------ Exercise input
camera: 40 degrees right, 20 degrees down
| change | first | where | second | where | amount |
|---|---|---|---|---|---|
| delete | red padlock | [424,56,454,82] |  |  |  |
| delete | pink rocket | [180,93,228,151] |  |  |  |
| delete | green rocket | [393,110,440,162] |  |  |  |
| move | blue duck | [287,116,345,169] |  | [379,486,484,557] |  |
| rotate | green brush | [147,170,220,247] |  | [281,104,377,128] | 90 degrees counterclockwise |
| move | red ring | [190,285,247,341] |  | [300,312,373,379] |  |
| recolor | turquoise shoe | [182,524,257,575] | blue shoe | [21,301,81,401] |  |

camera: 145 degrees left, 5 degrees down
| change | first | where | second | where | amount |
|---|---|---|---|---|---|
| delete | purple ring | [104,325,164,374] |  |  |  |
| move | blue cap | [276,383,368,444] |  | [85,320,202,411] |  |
------------
### Task statement
Each line above that holds the string "green" should be copied and shown.

### Response area
| delete | green rocket | [393,110,440,162] |  |  |  |
| rotate | green brush | [147,170,220,247] |  | [281,104,377,128] | 90 degrees counterclockwise |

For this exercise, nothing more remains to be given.